#### DATA SECTION
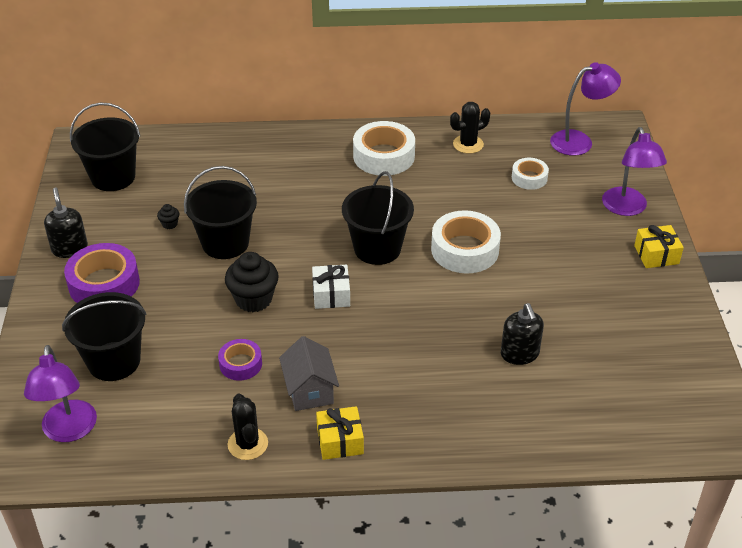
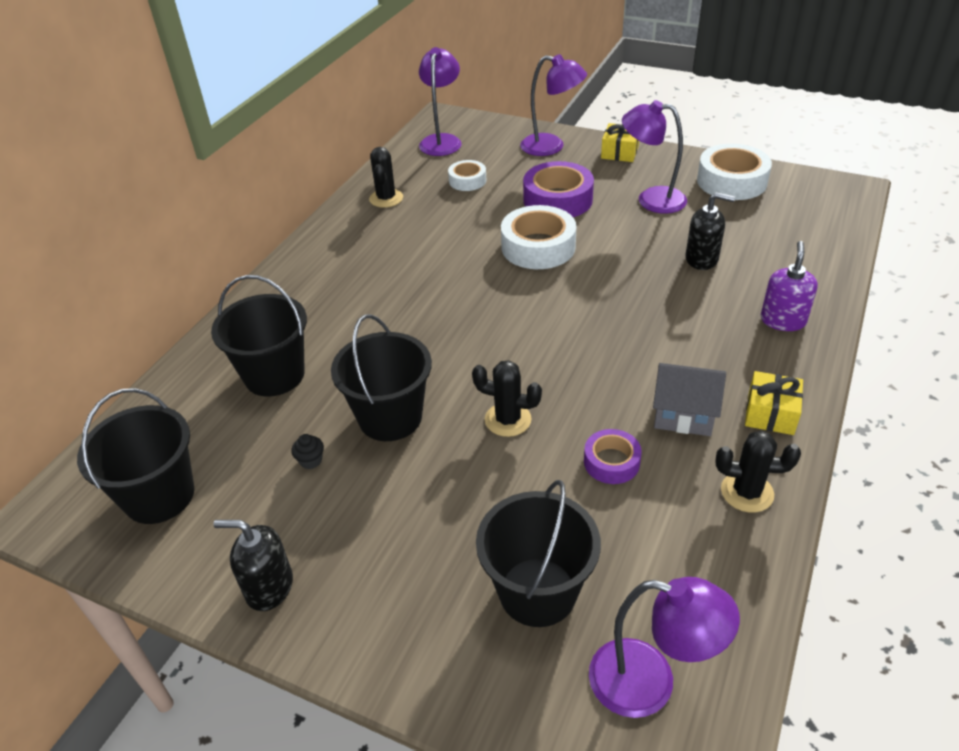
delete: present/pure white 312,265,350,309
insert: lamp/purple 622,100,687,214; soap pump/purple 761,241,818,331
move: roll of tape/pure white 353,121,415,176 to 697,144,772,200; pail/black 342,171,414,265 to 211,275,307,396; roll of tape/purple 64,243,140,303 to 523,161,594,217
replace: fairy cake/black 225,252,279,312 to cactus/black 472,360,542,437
########
## WORK INSTRUCTIONS:
The job is to set down the whole listing exactly, excluding any images.

## RESPONSE BELOW:
delete: present/pure white 312,265,350,309
insert: lamp/purple 622,100,687,214; soap pump/purple 761,241,818,331
move: roll of tape/pure white 353,121,415,176 to 697,144,772,200; pail/black 342,171,414,265 to 211,275,307,396; roll of tape/purple 64,243,140,303 to 523,161,594,217
replace: fairy cake/black 225,252,279,312 to cactus/black 472,360,542,437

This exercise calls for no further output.